Reproduce, unaltered, the line with "pink glue stick: none" along with every line that follows it in the records, up to the last.

→ Scene content tallies
+ + + + +

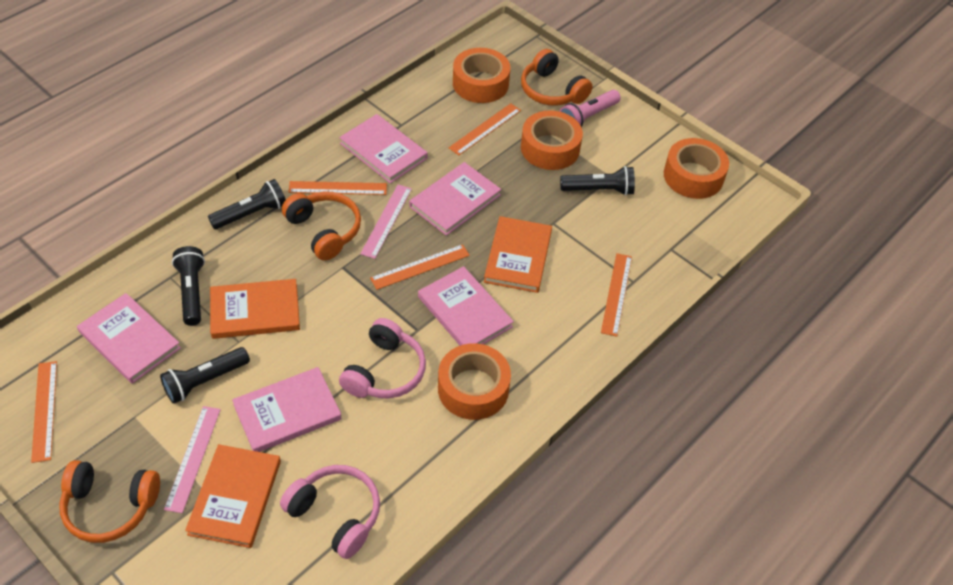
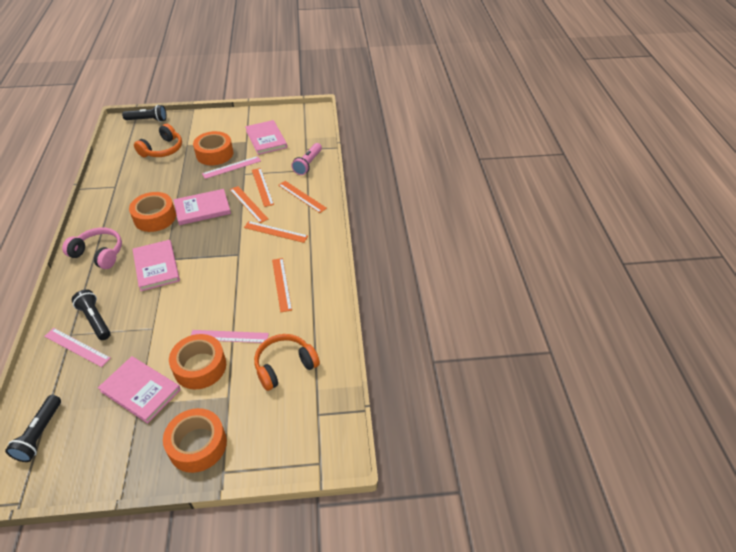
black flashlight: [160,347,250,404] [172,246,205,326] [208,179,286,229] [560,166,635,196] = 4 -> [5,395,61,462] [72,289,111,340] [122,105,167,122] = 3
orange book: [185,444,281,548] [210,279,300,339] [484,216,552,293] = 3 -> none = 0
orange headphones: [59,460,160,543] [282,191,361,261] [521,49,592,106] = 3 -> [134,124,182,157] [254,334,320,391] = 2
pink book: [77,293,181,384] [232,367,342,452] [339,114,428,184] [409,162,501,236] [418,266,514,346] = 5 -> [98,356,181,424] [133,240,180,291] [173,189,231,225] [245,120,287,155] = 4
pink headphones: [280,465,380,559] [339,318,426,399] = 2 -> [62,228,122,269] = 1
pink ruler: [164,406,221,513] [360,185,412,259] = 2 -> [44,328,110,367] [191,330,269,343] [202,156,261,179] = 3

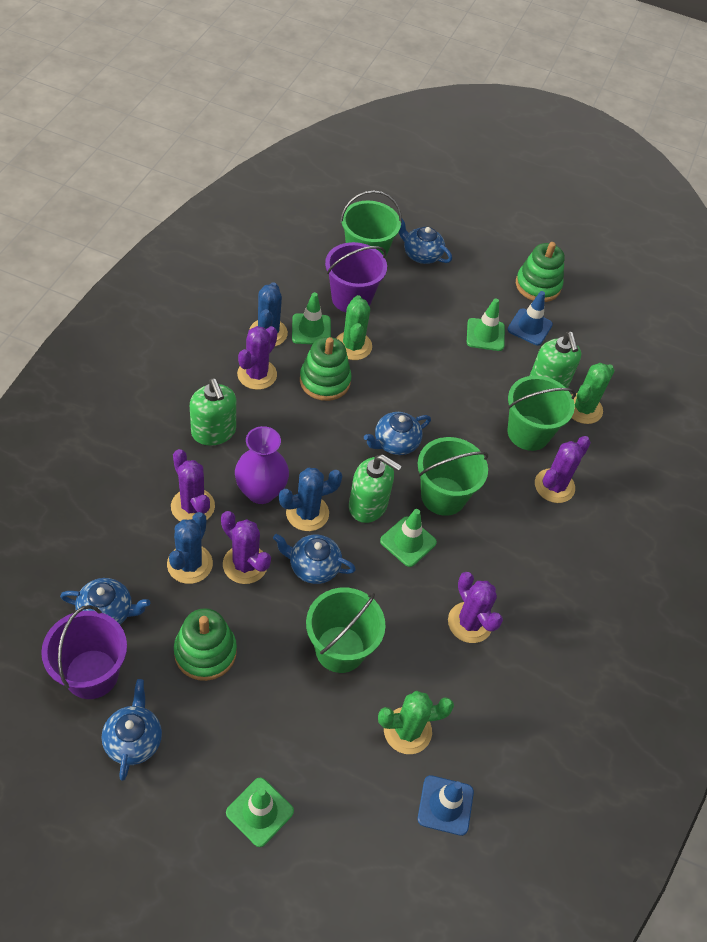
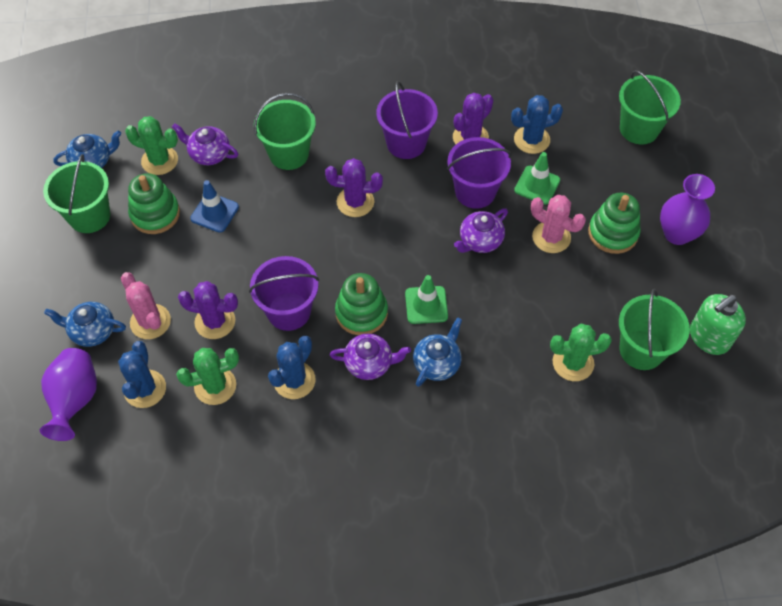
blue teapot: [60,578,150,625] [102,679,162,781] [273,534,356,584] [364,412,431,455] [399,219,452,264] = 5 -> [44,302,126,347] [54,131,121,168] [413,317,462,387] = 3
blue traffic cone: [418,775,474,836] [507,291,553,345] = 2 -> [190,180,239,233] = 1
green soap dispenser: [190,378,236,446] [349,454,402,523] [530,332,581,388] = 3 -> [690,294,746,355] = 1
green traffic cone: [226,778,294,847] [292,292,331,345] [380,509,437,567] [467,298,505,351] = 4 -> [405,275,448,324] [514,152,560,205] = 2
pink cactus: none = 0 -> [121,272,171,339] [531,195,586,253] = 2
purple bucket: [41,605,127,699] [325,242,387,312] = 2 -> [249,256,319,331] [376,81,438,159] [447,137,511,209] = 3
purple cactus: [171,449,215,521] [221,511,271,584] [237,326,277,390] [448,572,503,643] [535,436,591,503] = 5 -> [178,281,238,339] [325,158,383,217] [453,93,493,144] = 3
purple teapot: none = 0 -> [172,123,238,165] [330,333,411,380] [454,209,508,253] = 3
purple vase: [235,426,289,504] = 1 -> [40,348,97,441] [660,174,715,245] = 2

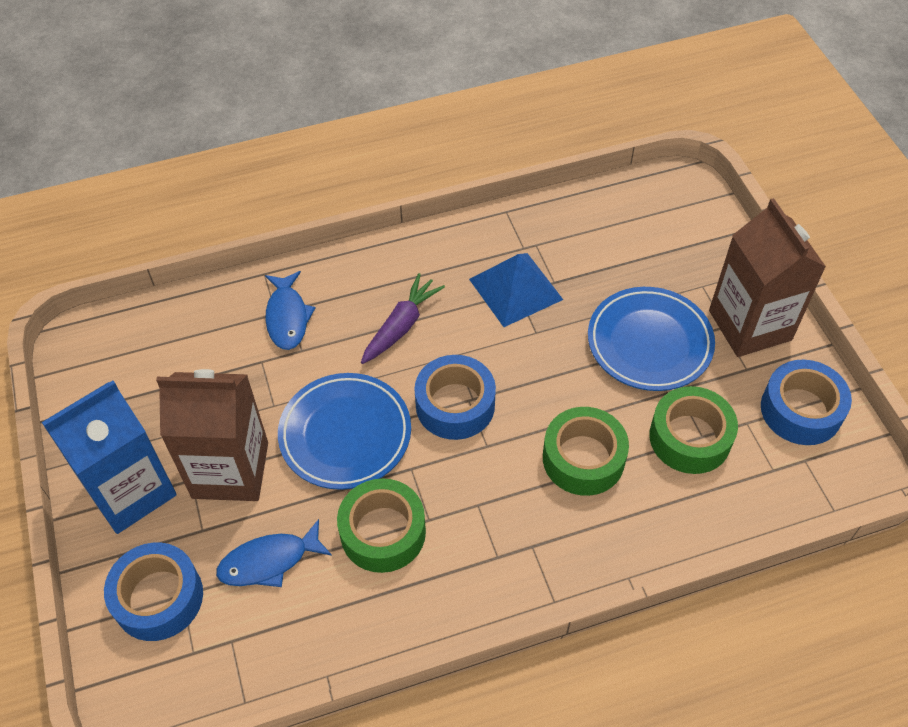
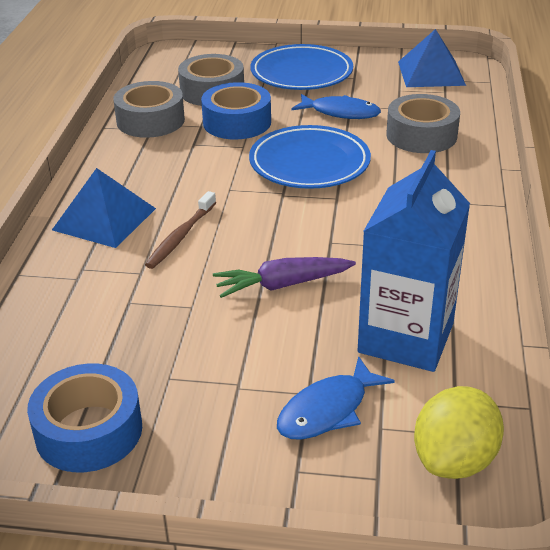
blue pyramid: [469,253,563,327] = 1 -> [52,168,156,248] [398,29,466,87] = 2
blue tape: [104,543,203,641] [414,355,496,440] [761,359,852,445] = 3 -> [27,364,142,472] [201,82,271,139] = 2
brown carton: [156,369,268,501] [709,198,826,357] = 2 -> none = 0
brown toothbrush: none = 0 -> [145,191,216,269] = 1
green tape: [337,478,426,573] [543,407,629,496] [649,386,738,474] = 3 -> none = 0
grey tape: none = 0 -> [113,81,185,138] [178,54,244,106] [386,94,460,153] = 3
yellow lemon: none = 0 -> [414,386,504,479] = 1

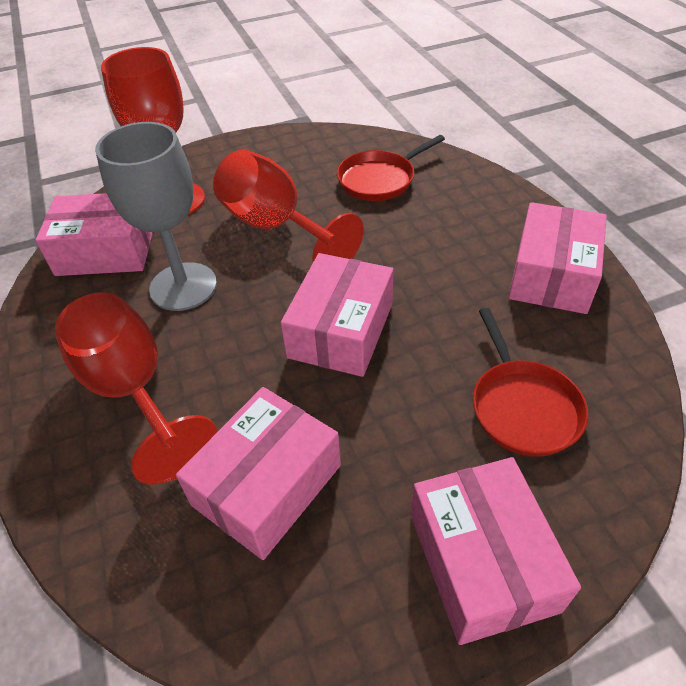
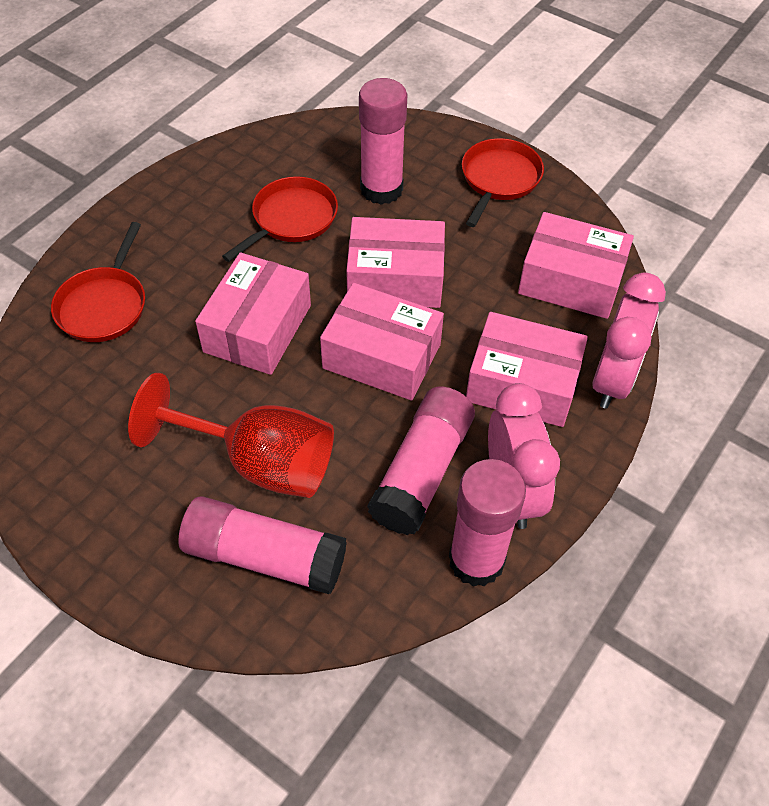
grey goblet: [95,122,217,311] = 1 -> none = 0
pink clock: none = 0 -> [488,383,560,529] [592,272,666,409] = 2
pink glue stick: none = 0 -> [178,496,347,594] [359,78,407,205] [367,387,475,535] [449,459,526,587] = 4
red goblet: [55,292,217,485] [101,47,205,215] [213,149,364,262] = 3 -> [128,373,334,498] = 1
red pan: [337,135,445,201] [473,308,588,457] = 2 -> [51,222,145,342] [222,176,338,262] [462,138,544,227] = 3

+ + + + +

→ RESPONSE TO THIS TASK
pink glue stick: none = 0 -> [178,496,347,594] [359,78,407,205] [367,387,475,535] [449,459,526,587] = 4
red goblet: [55,292,217,485] [101,47,205,215] [213,149,364,262] = 3 -> [128,373,334,498] = 1
red pan: [337,135,445,201] [473,308,588,457] = 2 -> [51,222,145,342] [222,176,338,262] [462,138,544,227] = 3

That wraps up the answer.